Entries shown —
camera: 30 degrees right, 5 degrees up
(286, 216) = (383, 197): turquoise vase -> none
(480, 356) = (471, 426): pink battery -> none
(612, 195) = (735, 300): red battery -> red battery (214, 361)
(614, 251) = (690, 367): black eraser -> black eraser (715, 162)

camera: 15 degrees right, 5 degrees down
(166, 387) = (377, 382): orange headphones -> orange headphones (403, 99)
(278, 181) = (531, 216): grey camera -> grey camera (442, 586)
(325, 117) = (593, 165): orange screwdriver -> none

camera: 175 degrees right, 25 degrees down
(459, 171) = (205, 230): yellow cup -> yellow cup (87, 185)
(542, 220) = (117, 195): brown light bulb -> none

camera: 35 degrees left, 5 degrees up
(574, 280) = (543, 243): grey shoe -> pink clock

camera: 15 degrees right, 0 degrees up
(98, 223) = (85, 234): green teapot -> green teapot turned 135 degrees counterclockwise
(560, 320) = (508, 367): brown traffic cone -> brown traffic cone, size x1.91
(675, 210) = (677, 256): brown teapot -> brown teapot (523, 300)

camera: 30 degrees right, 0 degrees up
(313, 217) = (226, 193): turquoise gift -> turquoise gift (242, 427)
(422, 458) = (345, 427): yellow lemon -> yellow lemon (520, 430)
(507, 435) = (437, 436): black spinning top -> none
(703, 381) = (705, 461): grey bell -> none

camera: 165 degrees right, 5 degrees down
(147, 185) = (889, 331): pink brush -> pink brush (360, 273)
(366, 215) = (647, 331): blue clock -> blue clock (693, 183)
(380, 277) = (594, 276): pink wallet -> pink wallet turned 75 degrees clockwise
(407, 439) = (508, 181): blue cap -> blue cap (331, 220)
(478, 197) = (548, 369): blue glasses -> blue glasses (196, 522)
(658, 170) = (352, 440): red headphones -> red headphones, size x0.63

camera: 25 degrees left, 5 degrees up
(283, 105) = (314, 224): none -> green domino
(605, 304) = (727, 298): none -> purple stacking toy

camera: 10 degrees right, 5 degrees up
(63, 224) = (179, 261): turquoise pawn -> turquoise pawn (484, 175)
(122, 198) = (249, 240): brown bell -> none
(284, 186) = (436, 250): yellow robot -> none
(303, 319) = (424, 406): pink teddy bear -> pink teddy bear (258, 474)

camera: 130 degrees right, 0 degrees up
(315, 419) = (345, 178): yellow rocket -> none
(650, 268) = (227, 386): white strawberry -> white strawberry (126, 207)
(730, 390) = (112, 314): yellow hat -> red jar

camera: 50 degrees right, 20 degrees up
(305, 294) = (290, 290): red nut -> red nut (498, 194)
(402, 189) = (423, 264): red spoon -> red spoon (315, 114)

Task —
Whenever a line of the data holds the string "down", pick that line out.

Task response —
camera: 15 degrees right, 5 degrees down
camera: 175 degrees right, 25 degrees down
camera: 165 degrees right, 5 degrees down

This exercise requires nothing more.